• [Request]:
Reproduce every one of the records below verbatim.

(Records)
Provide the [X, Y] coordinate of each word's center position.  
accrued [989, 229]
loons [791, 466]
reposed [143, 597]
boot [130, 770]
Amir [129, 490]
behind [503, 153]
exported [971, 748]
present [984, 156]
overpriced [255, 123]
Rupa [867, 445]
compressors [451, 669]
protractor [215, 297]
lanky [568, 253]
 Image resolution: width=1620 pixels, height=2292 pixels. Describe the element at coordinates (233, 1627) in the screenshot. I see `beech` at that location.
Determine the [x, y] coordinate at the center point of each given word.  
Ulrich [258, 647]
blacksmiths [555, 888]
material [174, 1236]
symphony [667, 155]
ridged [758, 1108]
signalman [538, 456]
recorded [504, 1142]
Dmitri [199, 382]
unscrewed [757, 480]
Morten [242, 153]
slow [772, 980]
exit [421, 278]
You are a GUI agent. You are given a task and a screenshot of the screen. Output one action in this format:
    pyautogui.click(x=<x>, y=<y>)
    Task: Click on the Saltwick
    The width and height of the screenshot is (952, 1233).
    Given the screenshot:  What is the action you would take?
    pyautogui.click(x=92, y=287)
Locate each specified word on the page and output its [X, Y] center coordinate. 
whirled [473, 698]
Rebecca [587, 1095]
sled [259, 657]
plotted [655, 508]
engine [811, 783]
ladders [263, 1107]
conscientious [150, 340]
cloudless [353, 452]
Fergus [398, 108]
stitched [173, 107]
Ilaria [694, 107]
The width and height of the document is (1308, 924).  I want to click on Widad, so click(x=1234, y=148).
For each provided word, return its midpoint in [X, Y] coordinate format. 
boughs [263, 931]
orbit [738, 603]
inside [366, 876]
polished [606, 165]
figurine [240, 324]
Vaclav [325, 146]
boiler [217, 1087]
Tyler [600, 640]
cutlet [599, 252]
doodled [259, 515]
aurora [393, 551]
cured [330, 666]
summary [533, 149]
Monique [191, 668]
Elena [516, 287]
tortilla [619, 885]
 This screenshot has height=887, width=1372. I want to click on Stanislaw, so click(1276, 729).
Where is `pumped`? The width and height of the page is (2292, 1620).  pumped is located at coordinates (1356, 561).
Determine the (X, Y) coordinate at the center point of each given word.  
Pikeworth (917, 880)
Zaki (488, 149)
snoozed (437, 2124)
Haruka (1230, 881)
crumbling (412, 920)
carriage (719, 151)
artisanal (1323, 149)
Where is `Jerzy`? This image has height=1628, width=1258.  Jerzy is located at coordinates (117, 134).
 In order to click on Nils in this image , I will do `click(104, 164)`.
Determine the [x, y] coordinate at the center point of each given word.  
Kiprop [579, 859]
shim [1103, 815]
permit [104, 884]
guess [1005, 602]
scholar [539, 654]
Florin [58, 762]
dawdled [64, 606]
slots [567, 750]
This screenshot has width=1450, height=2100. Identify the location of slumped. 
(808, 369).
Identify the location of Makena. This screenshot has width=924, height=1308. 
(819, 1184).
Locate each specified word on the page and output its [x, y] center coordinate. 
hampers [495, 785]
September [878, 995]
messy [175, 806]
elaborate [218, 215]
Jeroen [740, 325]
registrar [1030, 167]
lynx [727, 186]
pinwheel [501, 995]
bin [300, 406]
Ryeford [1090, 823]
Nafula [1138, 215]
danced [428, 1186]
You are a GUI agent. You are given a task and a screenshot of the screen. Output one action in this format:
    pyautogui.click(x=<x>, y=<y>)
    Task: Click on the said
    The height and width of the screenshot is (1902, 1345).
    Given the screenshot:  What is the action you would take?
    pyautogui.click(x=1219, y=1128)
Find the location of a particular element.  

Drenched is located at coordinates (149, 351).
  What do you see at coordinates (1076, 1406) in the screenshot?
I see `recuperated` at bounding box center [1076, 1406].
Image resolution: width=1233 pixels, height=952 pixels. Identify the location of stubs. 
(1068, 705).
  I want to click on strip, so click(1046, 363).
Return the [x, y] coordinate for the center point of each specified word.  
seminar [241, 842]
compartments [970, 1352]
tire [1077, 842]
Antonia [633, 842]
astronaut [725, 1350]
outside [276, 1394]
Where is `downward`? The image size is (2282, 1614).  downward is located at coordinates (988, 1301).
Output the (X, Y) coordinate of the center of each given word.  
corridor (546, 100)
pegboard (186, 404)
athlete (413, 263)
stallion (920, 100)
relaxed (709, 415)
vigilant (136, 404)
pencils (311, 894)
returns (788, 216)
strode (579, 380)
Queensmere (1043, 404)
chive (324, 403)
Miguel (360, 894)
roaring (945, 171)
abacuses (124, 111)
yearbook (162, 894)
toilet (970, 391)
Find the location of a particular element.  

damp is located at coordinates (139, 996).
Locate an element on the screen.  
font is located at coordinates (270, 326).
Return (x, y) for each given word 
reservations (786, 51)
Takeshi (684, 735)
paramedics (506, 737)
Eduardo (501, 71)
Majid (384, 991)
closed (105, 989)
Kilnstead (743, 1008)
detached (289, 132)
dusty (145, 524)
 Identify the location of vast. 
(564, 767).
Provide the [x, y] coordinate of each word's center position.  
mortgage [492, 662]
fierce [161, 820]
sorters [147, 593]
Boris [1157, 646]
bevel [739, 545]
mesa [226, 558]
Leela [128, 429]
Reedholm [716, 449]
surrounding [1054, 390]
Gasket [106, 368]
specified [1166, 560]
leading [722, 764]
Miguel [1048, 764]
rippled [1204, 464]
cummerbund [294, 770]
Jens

• [Solution]:
Provide the [X, Y] coordinate of each word's center position.  
accrued [989, 229]
loons [791, 466]
reposed [143, 597]
boot [130, 770]
Amir [129, 490]
behind [503, 153]
exported [971, 748]
present [984, 156]
overpriced [255, 123]
Rupa [867, 445]
compressors [451, 669]
protractor [215, 297]
lanky [568, 253]
 Image resolution: width=1620 pixels, height=2292 pixels. Describe the element at coordinates (233, 1627) in the screenshot. I see `beech` at that location.
Determine the [x, y] coordinate at the center point of each given word.  
Ulrich [258, 647]
blacksmiths [555, 888]
material [174, 1236]
symphony [667, 155]
ridged [758, 1108]
signalman [538, 456]
recorded [504, 1142]
Dmitri [199, 382]
unscrewed [757, 480]
Morten [242, 153]
slow [772, 980]
exit [421, 278]
You are a GUI agent. You are given a task and a screenshot of the screen. Output one action in this format:
    pyautogui.click(x=<x>, y=<y>)
    Task: Click on the Saltwick
    The width and height of the screenshot is (952, 1233).
    Given the screenshot:  What is the action you would take?
    pyautogui.click(x=92, y=287)
Locate each specified word on the page and output its [X, Y] center coordinate. 
whirled [473, 698]
Rebecca [587, 1095]
sled [259, 657]
plotted [655, 508]
engine [811, 783]
ladders [263, 1107]
conscientious [150, 340]
cloudless [353, 452]
Fergus [398, 108]
stitched [173, 107]
Ilaria [694, 107]
The width and height of the document is (1308, 924).  I want to click on Widad, so click(x=1234, y=148).
For each provided word, return its midpoint in [X, Y] coordinate format. 
boughs [263, 931]
orbit [738, 603]
inside [366, 876]
polished [606, 165]
figurine [240, 324]
Vaclav [325, 146]
boiler [217, 1087]
Tyler [600, 640]
cutlet [599, 252]
doodled [259, 515]
aurora [393, 551]
cured [330, 666]
summary [533, 149]
Monique [191, 668]
Elena [516, 287]
tortilla [619, 885]
 This screenshot has height=887, width=1372. I want to click on Stanislaw, so click(1276, 729).
Where is `pumped`? The width and height of the page is (2292, 1620).  pumped is located at coordinates (1356, 561).
Determine the (X, Y) coordinate at the center point of each given word.  
Pikeworth (917, 880)
Zaki (488, 149)
snoozed (437, 2124)
Haruka (1230, 881)
crumbling (412, 920)
carriage (719, 151)
artisanal (1323, 149)
Where is `Jerzy`? This image has height=1628, width=1258.  Jerzy is located at coordinates (117, 134).
 In order to click on Nils in this image , I will do `click(104, 164)`.
Determine the [x, y] coordinate at the center point of each given word.  
Kiprop [579, 859]
shim [1103, 815]
permit [104, 884]
guess [1005, 602]
scholar [539, 654]
Florin [58, 762]
dawdled [64, 606]
slots [567, 750]
This screenshot has width=1450, height=2100. Identify the location of slumped. 
(808, 369).
Identify the location of Makena. This screenshot has width=924, height=1308. 
(819, 1184).
Locate each specified word on the page and output its [x, y] center coordinate. 
hampers [495, 785]
September [878, 995]
messy [175, 806]
elaborate [218, 215]
Jeroen [740, 325]
registrar [1030, 167]
lynx [727, 186]
pinwheel [501, 995]
bin [300, 406]
Ryeford [1090, 823]
Nafula [1138, 215]
danced [428, 1186]
You are a GUI agent. You are given a task and a screenshot of the screen. Output one action in this format:
    pyautogui.click(x=<x>, y=<y>)
    Task: Click on the said
    The height and width of the screenshot is (1902, 1345).
    Given the screenshot:  What is the action you would take?
    pyautogui.click(x=1219, y=1128)
Find the location of a particular element.  

Drenched is located at coordinates (149, 351).
  What do you see at coordinates (1076, 1406) in the screenshot?
I see `recuperated` at bounding box center [1076, 1406].
Image resolution: width=1233 pixels, height=952 pixels. Identify the location of stubs. 
(1068, 705).
  I want to click on strip, so click(1046, 363).
Return the [x, y] coordinate for the center point of each specified word.  
seminar [241, 842]
compartments [970, 1352]
tire [1077, 842]
Antonia [633, 842]
astronaut [725, 1350]
outside [276, 1394]
Where is `downward`? The image size is (2282, 1614).  downward is located at coordinates (988, 1301).
Output the (X, Y) coordinate of the center of each given word.  
corridor (546, 100)
pegboard (186, 404)
athlete (413, 263)
stallion (920, 100)
relaxed (709, 415)
vigilant (136, 404)
pencils (311, 894)
returns (788, 216)
strode (579, 380)
Queensmere (1043, 404)
chive (324, 403)
Miguel (360, 894)
roaring (945, 171)
abacuses (124, 111)
yearbook (162, 894)
toilet (970, 391)
Find the location of a particular element.  

damp is located at coordinates (139, 996).
Locate an element on the screen.  
font is located at coordinates (270, 326).
Return (x, y) for each given word 
reservations (786, 51)
Takeshi (684, 735)
paramedics (506, 737)
Eduardo (501, 71)
Majid (384, 991)
closed (105, 989)
Kilnstead (743, 1008)
detached (289, 132)
dusty (145, 524)
 Identify the location of vast. 
(564, 767).
Provide the [x, y] coordinate of each word's center position.  
mortgage [492, 662]
fierce [161, 820]
sorters [147, 593]
Boris [1157, 646]
bevel [739, 545]
mesa [226, 558]
Leela [128, 429]
Reedholm [716, 449]
surrounding [1054, 390]
Gasket [106, 368]
specified [1166, 560]
leading [722, 764]
Miguel [1048, 764]
rippled [1204, 464]
cummerbund [294, 770]
Jens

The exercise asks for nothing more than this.